*** Opening of Data for processing ***
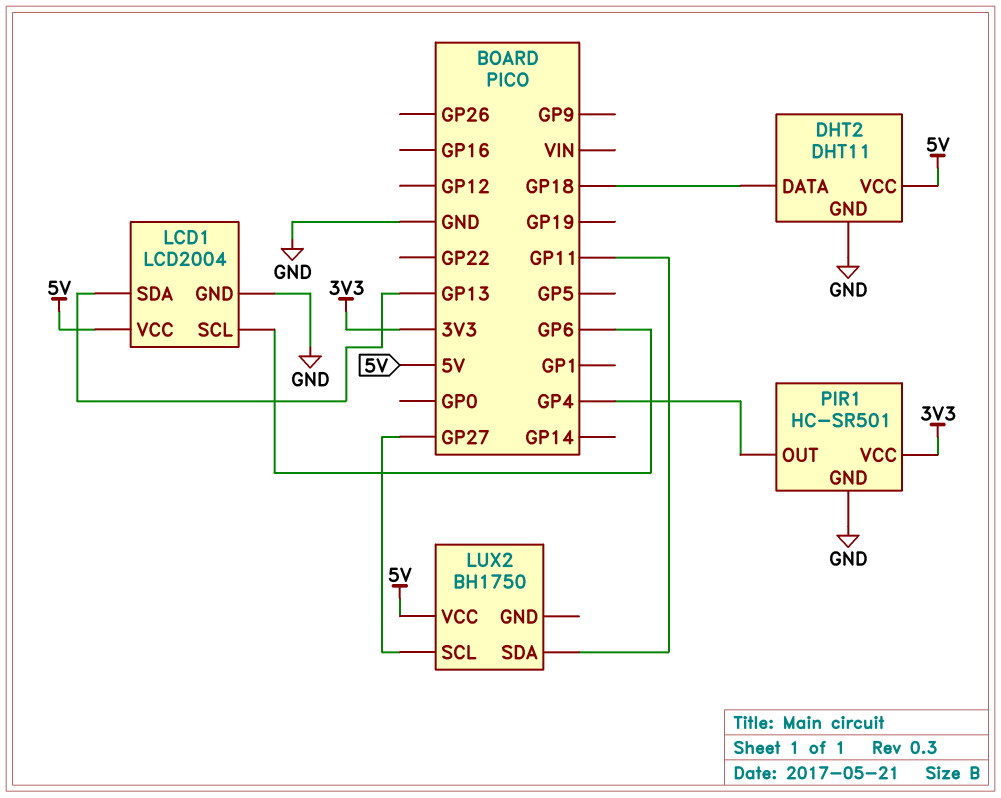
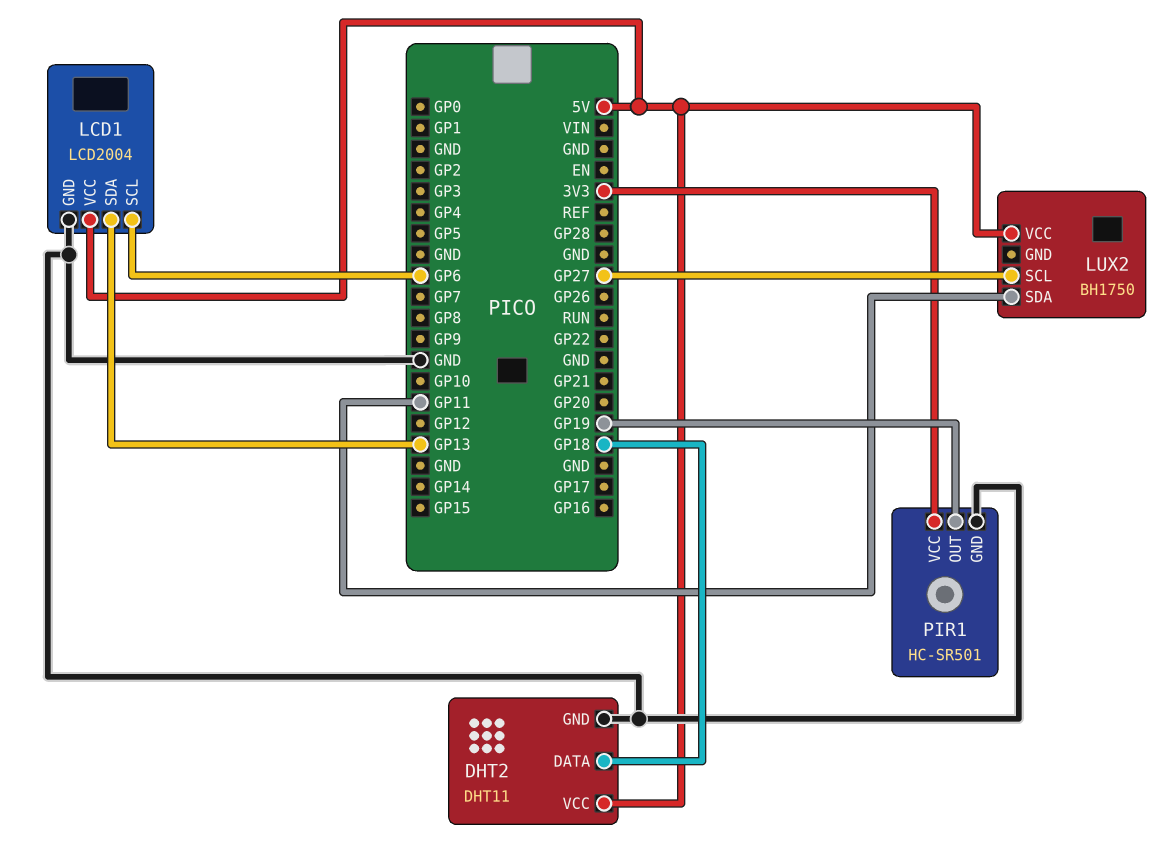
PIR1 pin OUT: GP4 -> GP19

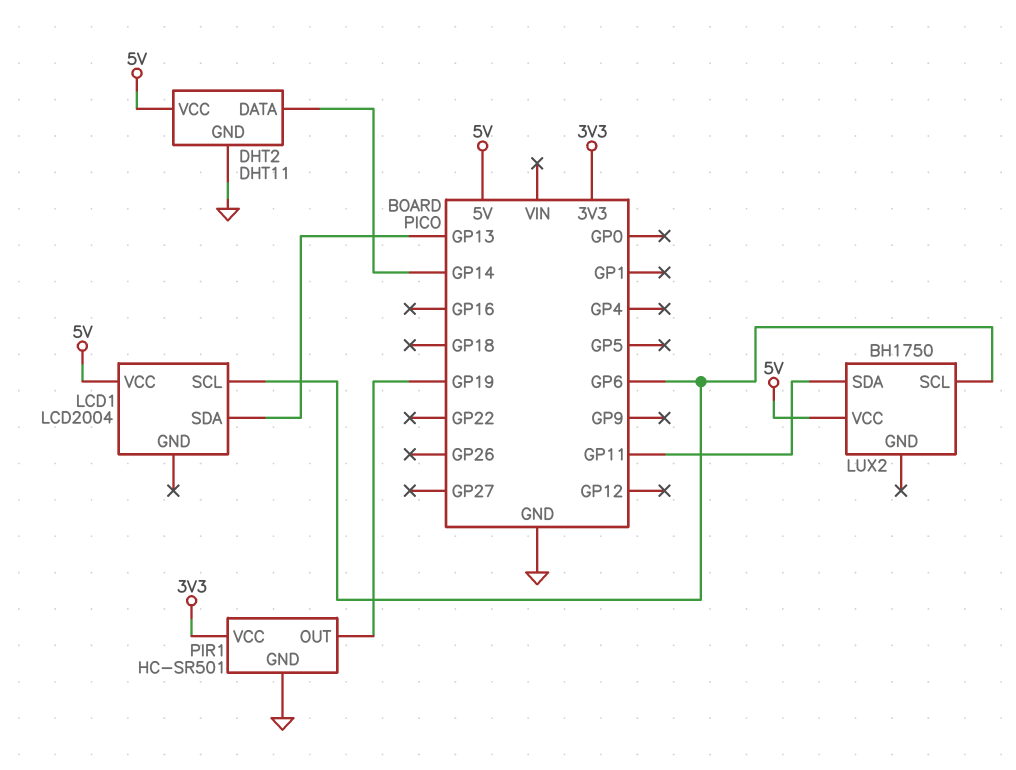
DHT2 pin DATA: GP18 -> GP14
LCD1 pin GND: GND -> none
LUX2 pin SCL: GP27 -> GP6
*** Close of Data for processing ***
*** Opening of Data for processing ***
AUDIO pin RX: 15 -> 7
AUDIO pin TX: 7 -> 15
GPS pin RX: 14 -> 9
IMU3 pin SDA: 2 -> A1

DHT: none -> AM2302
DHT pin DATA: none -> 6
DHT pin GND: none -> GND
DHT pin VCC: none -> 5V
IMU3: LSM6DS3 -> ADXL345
*** Close of Data for processing ***
*** Opening of Data for processing ***
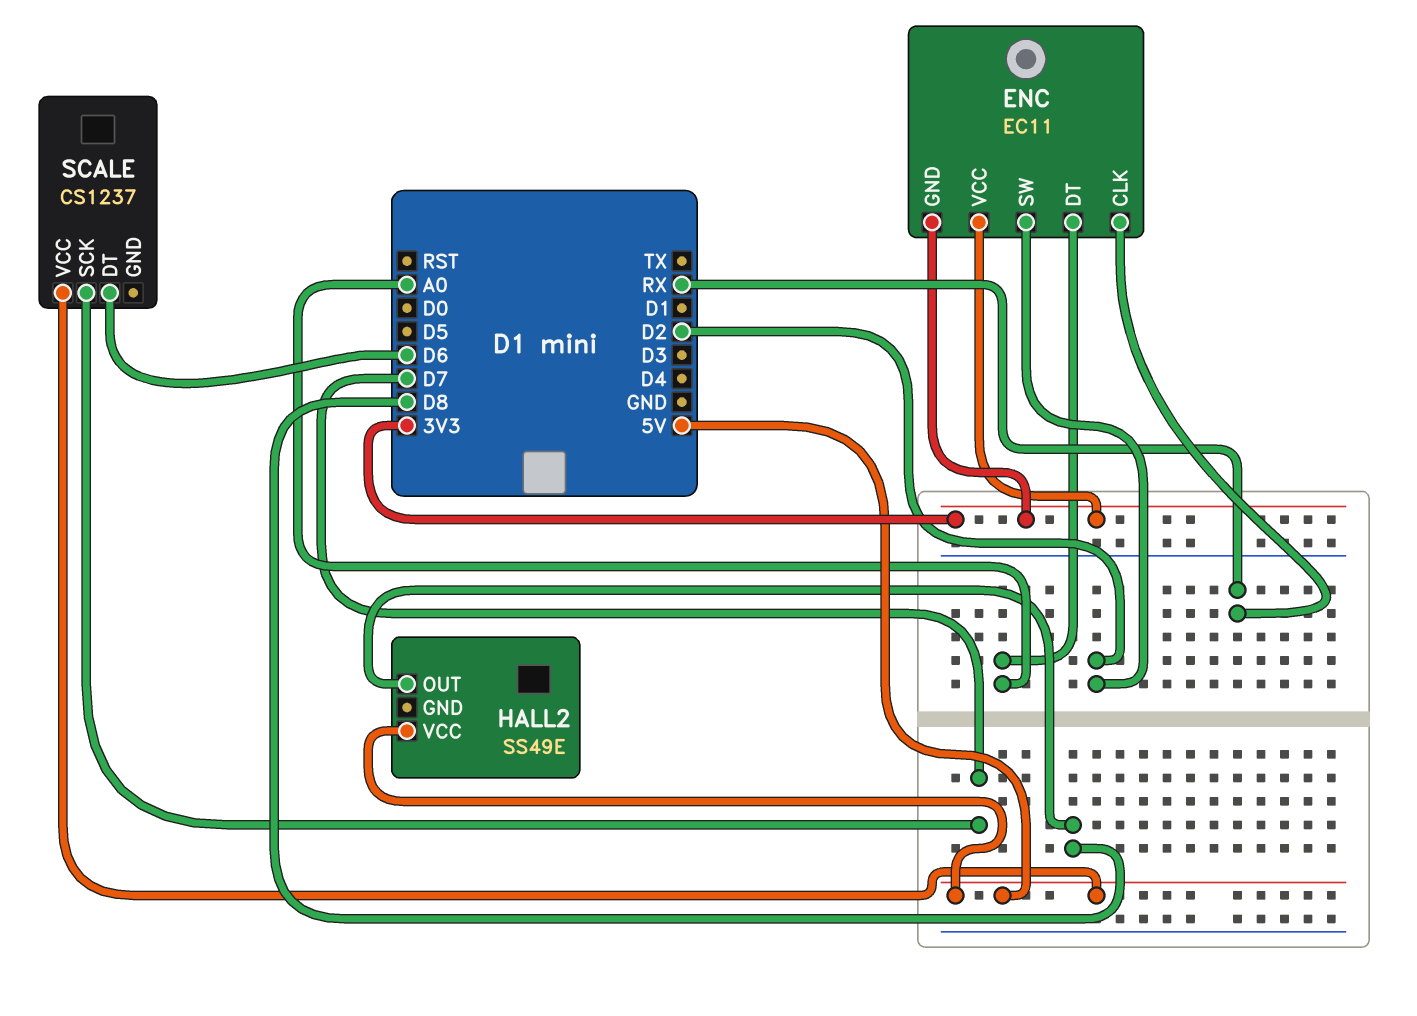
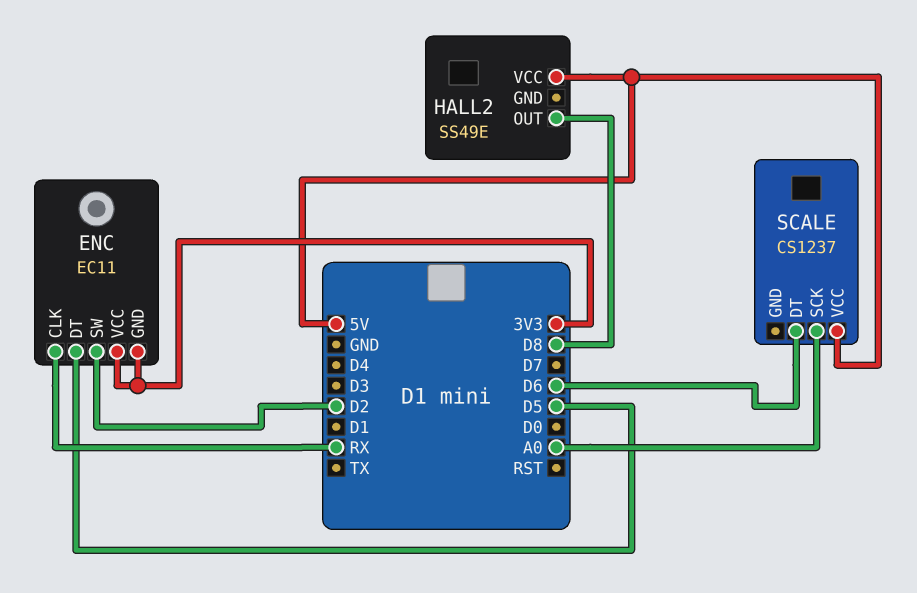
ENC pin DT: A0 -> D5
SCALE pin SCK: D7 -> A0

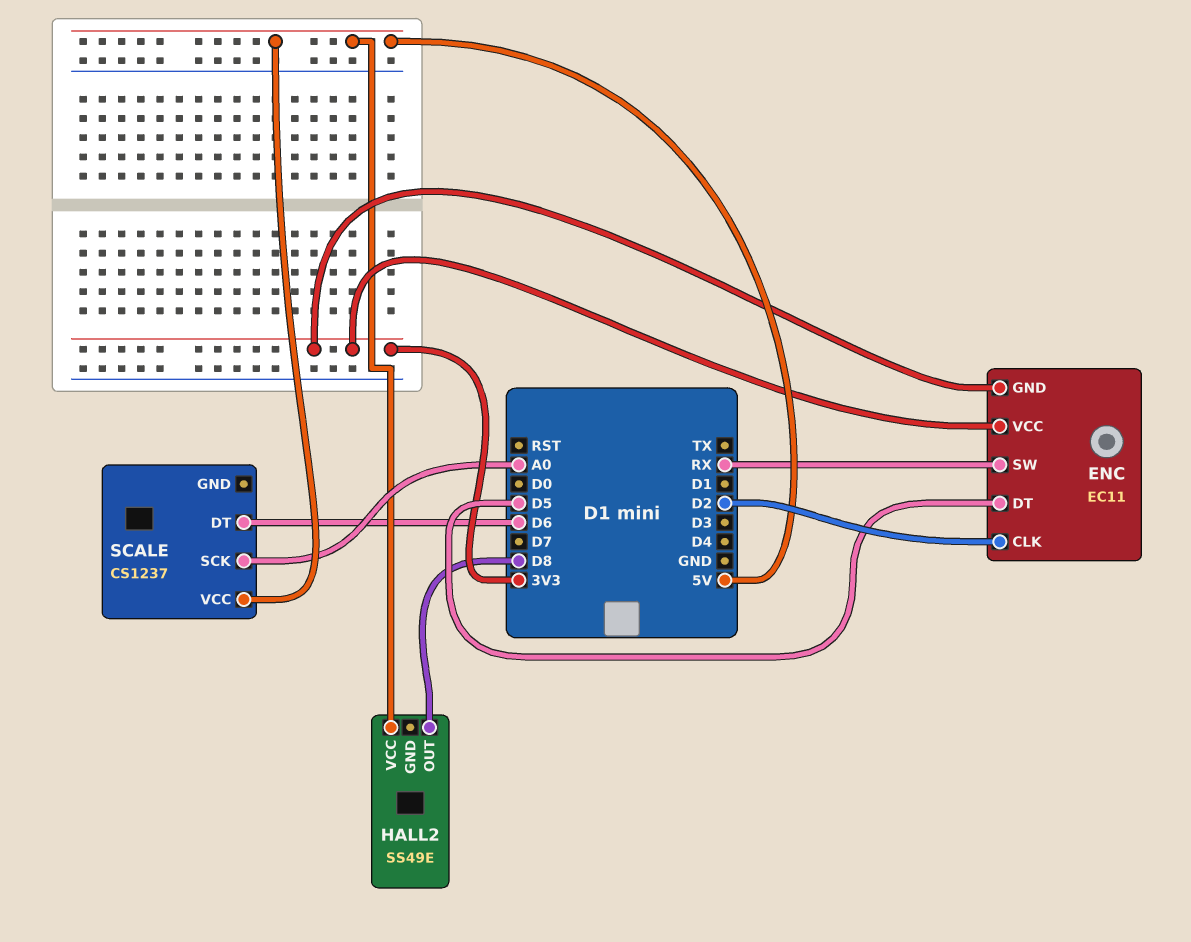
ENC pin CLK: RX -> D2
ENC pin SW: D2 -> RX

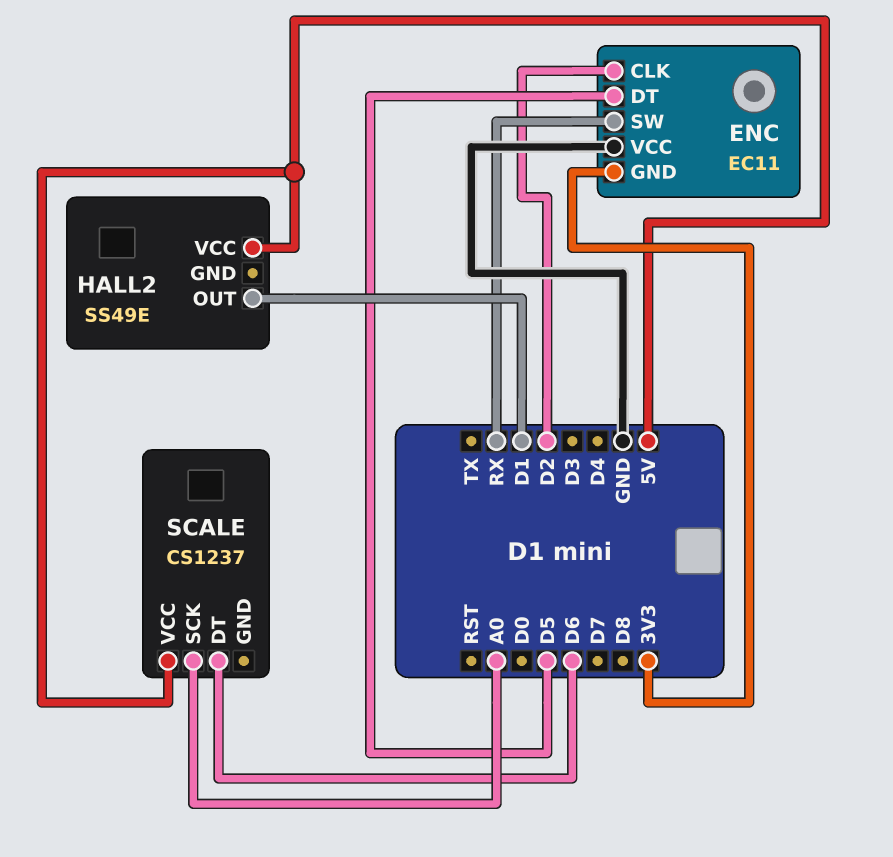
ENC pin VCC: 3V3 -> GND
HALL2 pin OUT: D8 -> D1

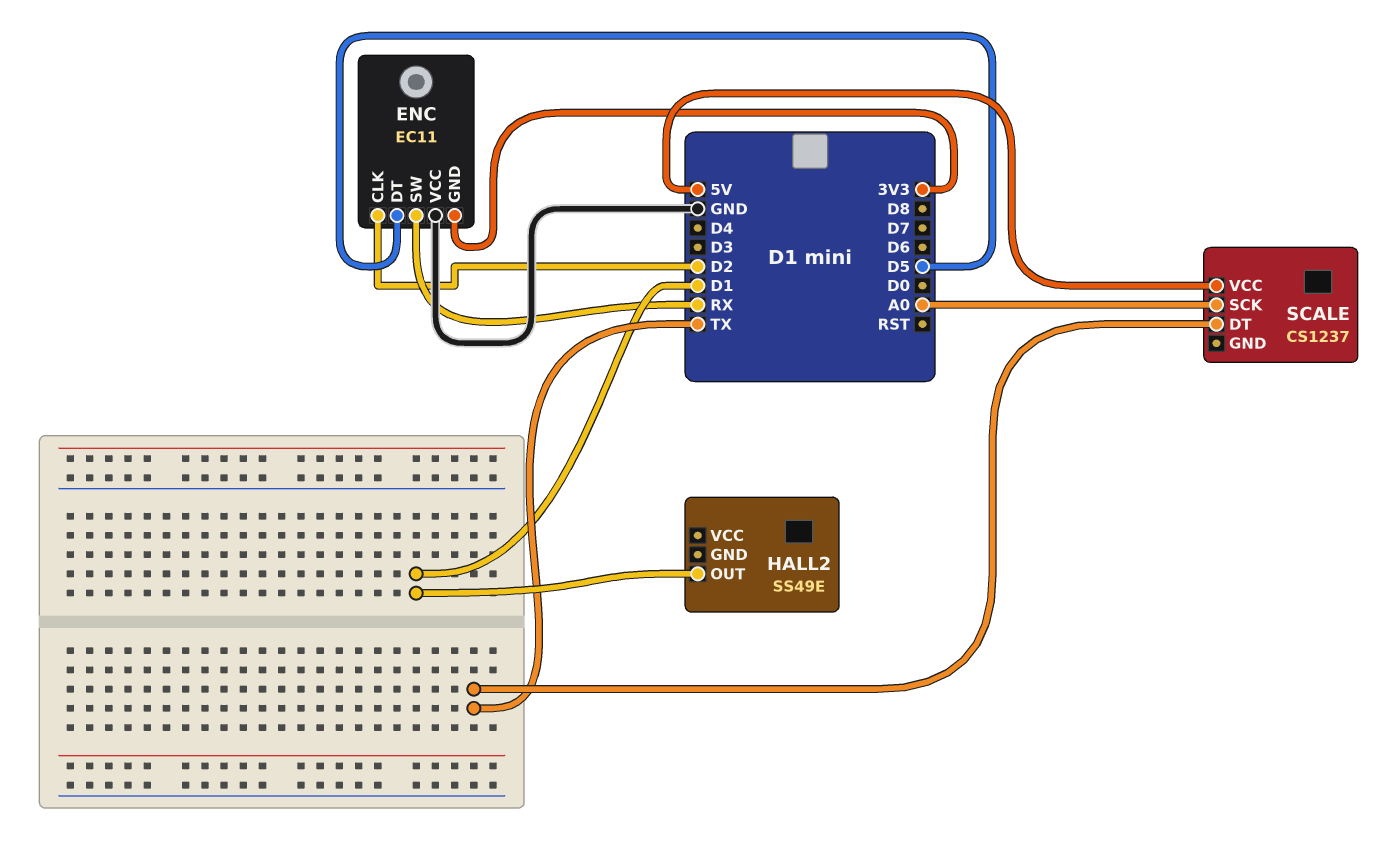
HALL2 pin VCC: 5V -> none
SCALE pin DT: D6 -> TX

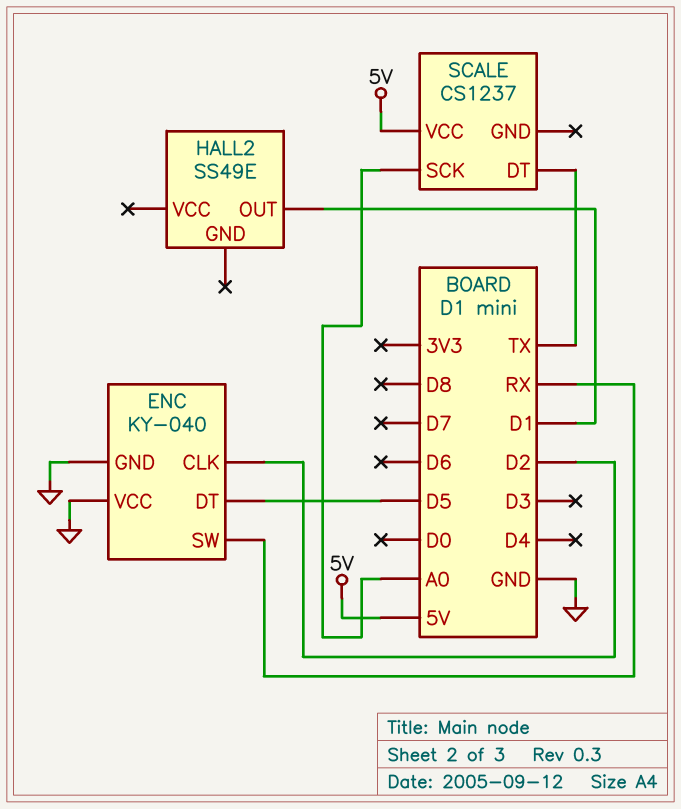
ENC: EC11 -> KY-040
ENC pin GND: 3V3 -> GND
*** Close of Data for processing ***
Exercise prompt | Using the data above, output the line that has "ENC pin VCC: 3V3 -> GND", the line that has "ENC pin GND: 3V3 -> GND", and whatever lines fall between, each exactly as it stands and without pictures.

Reply |
ENC pin VCC: 3V3 -> GND
HALL2 pin OUT: D8 -> D1

HALL2 pin VCC: 5V -> none
SCALE pin DT: D6 -> TX

ENC: EC11 -> KY-040
ENC pin GND: 3V3 -> GND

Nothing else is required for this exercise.